━━ Exercise materials ━━
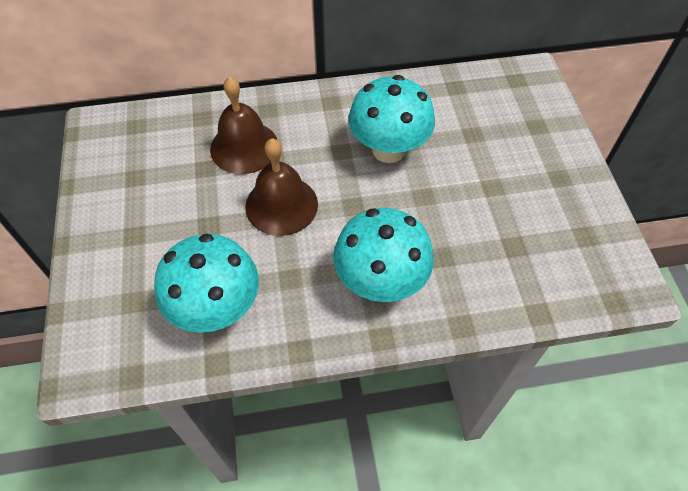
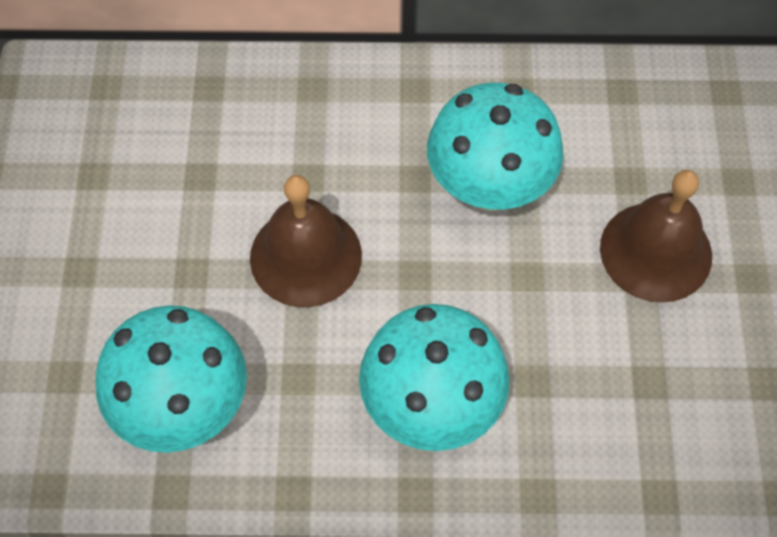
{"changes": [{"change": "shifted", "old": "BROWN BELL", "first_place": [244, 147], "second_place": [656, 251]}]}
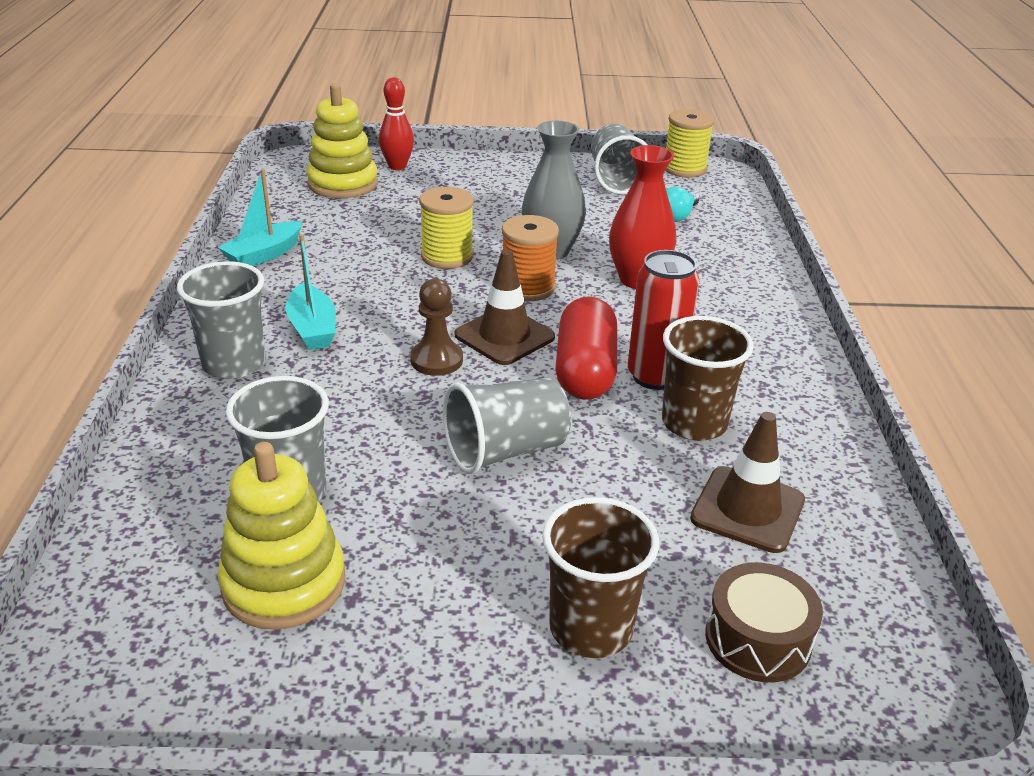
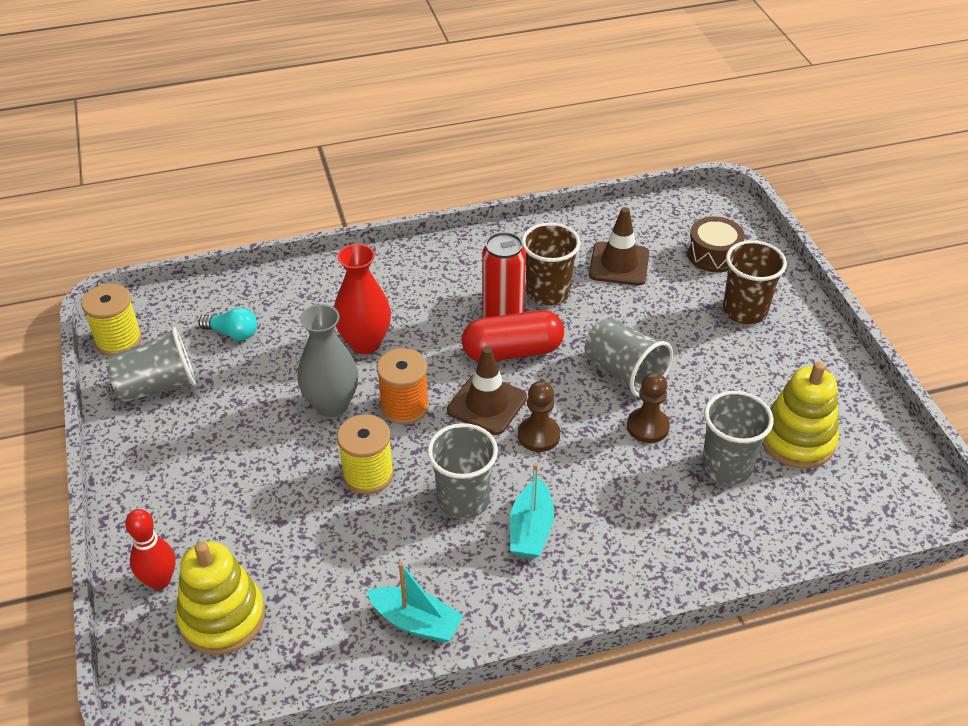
{"changes": [{"change": "new", "new": "BROWN PAWN", "second_place": [647, 427]}, {"change": "shifted", "old": "GREY CUP", "first_place": [234, 364], "second_place": [463, 500]}, {"change": "rotated", "old": "TURQUOISE BOAT", "first_place": [312, 329], "second_place": [531, 529], "degrees": 135}]}
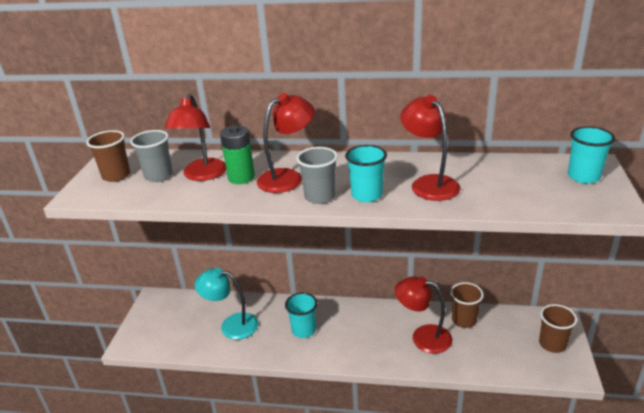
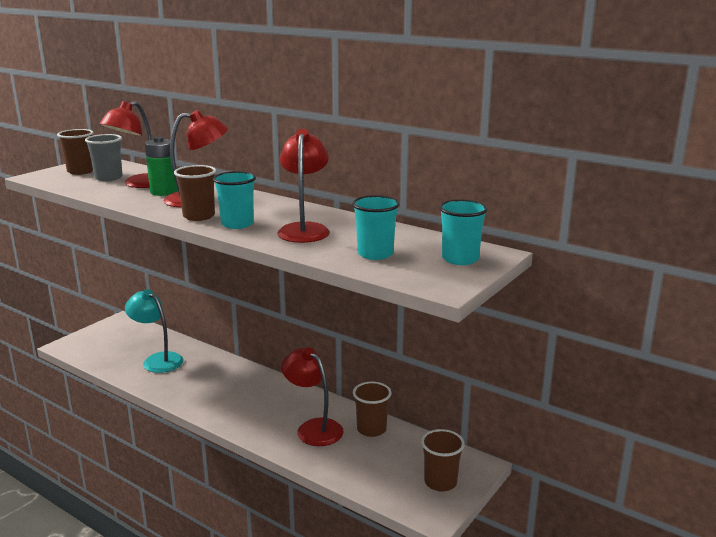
{"changes": [{"change": "shifted", "old": "TURQUOISE CUP", "first_place": [304, 330], "second_place": [375, 254]}, {"change": "repainted", "old": "GREY CUP", "new": "BROWN CUP", "first_place": [320, 197], "second_place": [199, 216]}]}
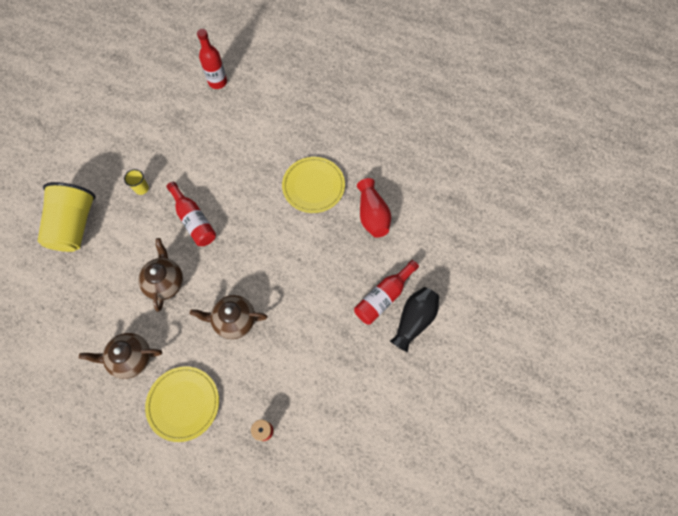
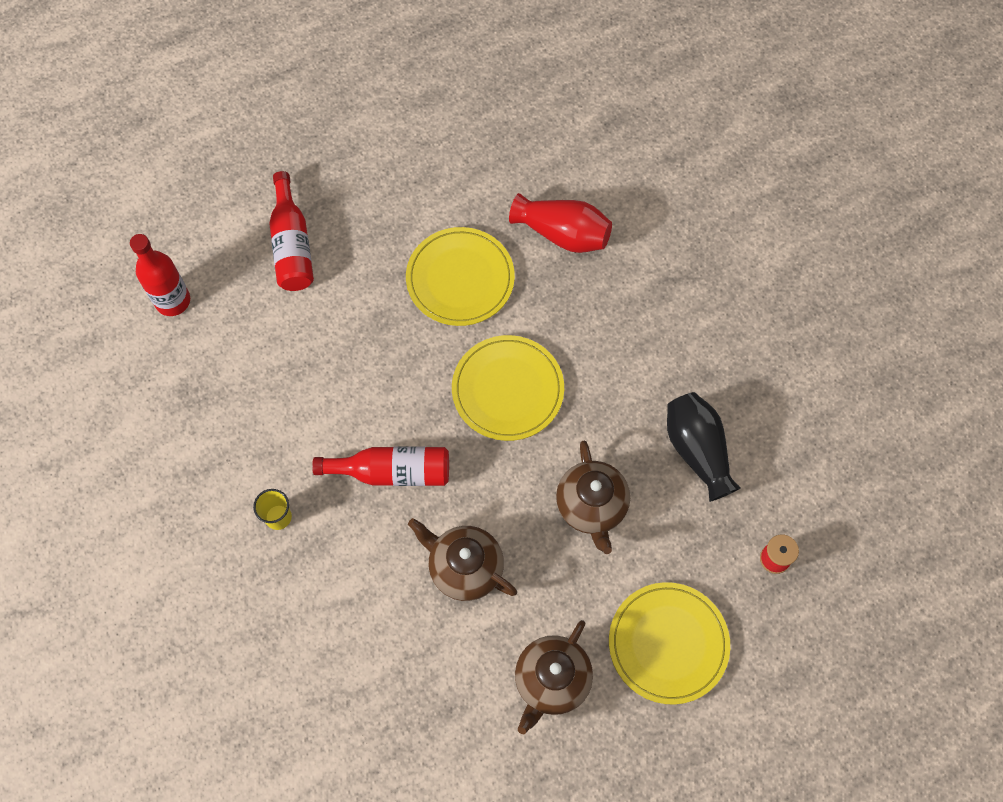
{"changes": [{"change": "gone", "old": "YELLOW CUP", "first_place": [74, 226]}, {"change": "new", "new": "YELLOW PLATE", "second_place": [507, 390]}, {"change": "shifted", "old": "RED BOTTLE", "first_place": [383, 297], "second_place": [292, 245]}, {"change": "shifted", "old": "BLACK VASE", "first_place": [414, 320], "second_place": [697, 450]}, {"change": "rotated", "old": "BROWN TEAPOT", "first_place": [234, 320], "second_place": [591, 506], "degrees": -45}]}
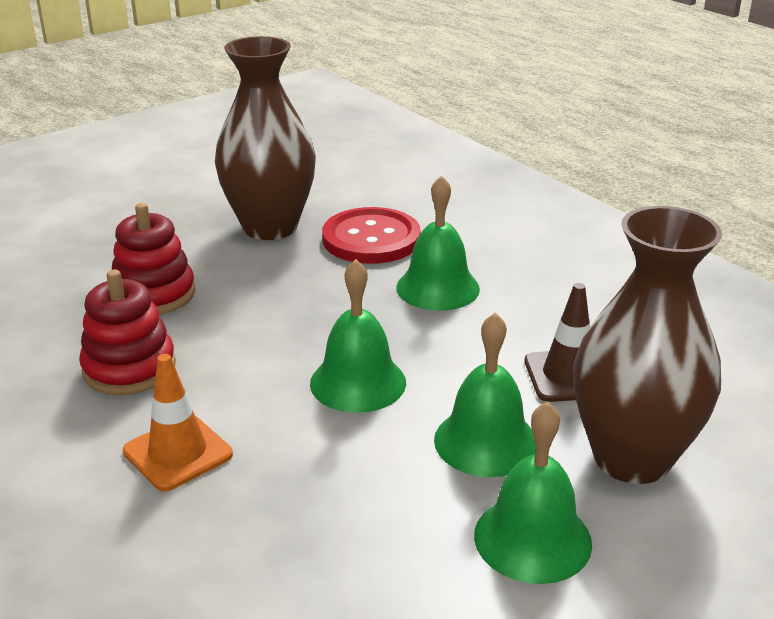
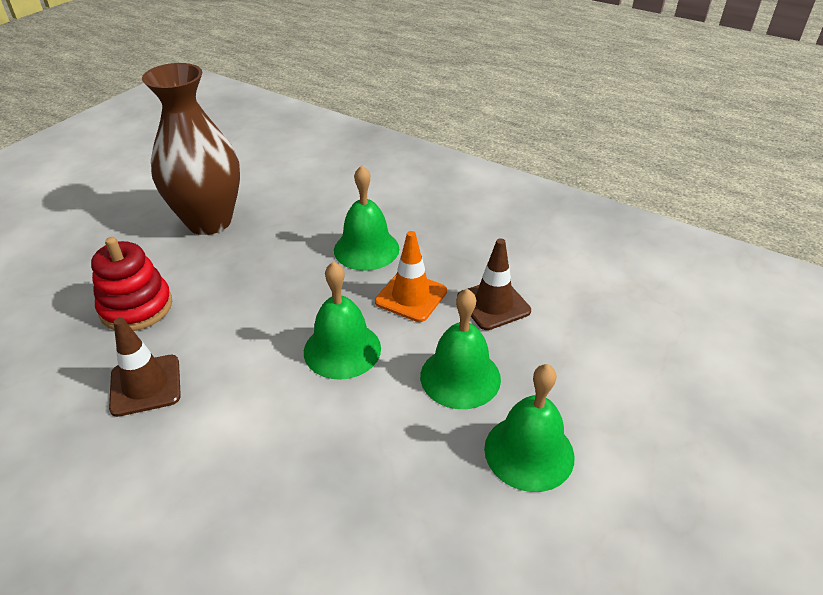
{"changes": [{"change": "gone", "old": "RED BUTTON", "first_place": [371, 239]}, {"change": "gone", "old": "BROWN VASE", "first_place": [631, 458]}, {"change": "shifted", "old": "ORANGE TRAFFIC CONE", "first_place": [178, 453], "second_place": [411, 296]}, {"change": "swapped", "old": "RED STACKING TOY", "new": "BROWN TRAFFIC CONE", "first_place": [129, 368], "second_place": [145, 385]}]}
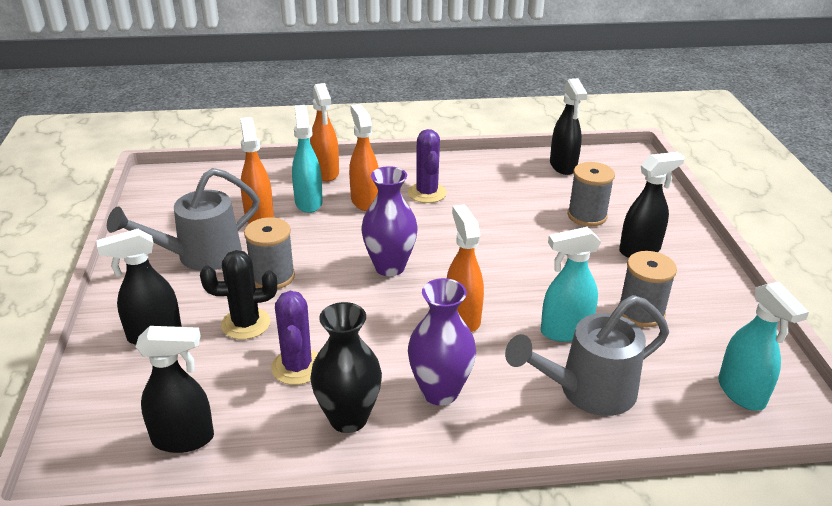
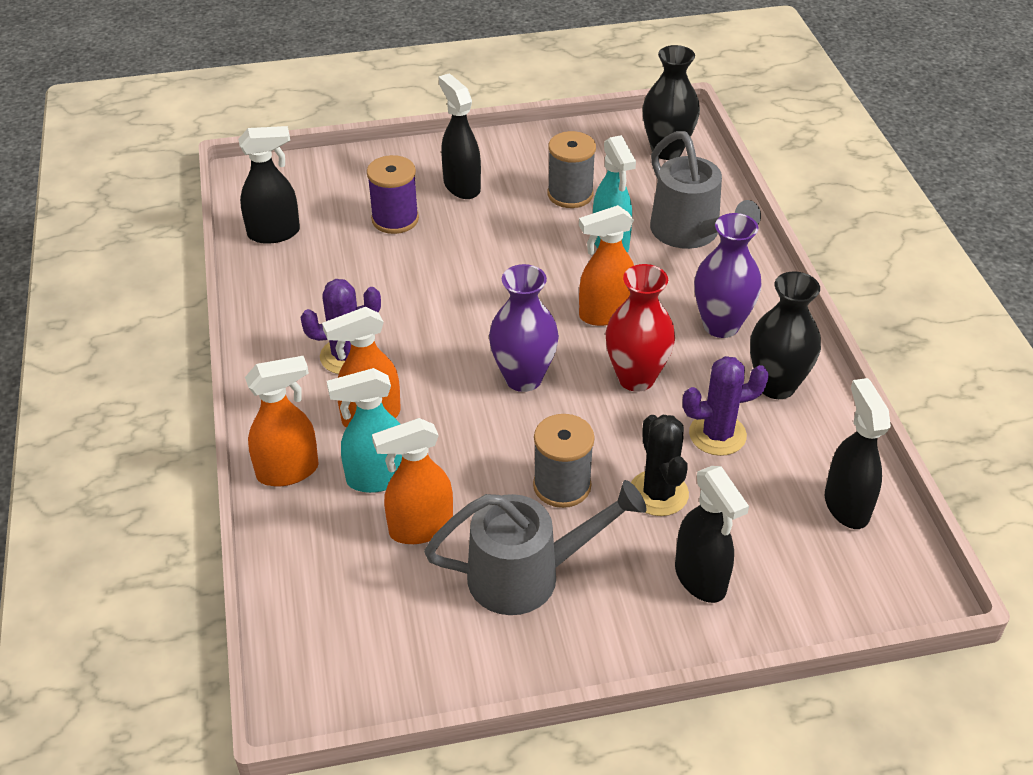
{"changes": [{"change": "new", "new": "RED VASE", "second_place": [636, 378]}, {"change": "swapped", "old": "TURQUOISE SPRAY BOTTLE", "new": "BLACK VASE", "first_place": [741, 393], "second_place": [666, 150]}, {"change": "repainted", "old": "GREY SPOOL", "new": "PURPLE SPOOL", "first_place": [587, 216], "second_place": [395, 219]}, {"change": "rotated", "old": "GREY WATERING CAN", "first_place": [200, 256], "second_place": [527, 575], "degrees": -60}]}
━━━
• [Problem description]
Give back every entry in its exact wording, leaving the pictures out.

• [Answer]
{"changes": [{"change": "shifted", "old": "BROWN BELL", "first_place": [244, 147], "second_place": [656, 251]}]}
{"changes": [{"change": "new", "new": "BROWN PAWN", "second_place": [647, 427]}, {"change": "shifted", "old": "GREY CUP", "first_place": [234, 364], "second_place": [463, 500]}, {"change": "rotated", "old": "TURQUOISE BOAT", "first_place": [312, 329], "second_place": [531, 529], "degrees": 135}]}
{"changes": [{"change": "shifted", "old": "TURQUOISE CUP", "first_place": [304, 330], "second_place": [375, 254]}, {"change": "repainted", "old": "GREY CUP", "new": "BROWN CUP", "first_place": [320, 197], "second_place": [199, 216]}]}
{"changes": [{"change": "gone", "old": "YELLOW CUP", "first_place": [74, 226]}, {"change": "new", "new": "YELLOW PLATE", "second_place": [507, 390]}, {"change": "shifted", "old": "RED BOTTLE", "first_place": [383, 297], "second_place": [292, 245]}, {"change": "shifted", "old": "BLACK VASE", "first_place": [414, 320], "second_place": [697, 450]}, {"change": "rotated", "old": "BROWN TEAPOT", "first_place": [234, 320], "second_place": [591, 506], "degrees": -45}]}
{"changes": [{"change": "gone", "old": "RED BUTTON", "first_place": [371, 239]}, {"change": "gone", "old": "BROWN VASE", "first_place": [631, 458]}, {"change": "shifted", "old": "ORANGE TRAFFIC CONE", "first_place": [178, 453], "second_place": [411, 296]}, {"change": "swapped", "old": "RED STACKING TOY", "new": "BROWN TRAFFIC CONE", "first_place": [129, 368], "second_place": [145, 385]}]}
{"changes": [{"change": "new", "new": "RED VASE", "second_place": [636, 378]}, {"change": "swapped", "old": "TURQUOISE SPRAY BOTTLE", "new": "BLACK VASE", "first_place": [741, 393], "second_place": [666, 150]}, {"change": "repainted", "old": "GREY SPOOL", "new": "PURPLE SPOOL", "first_place": [587, 216], "second_place": [395, 219]}, {"change": "rotated", "old": "GREY WATERING CAN", "first_place": [200, 256], "second_place": [527, 575], "degrees": -60}]}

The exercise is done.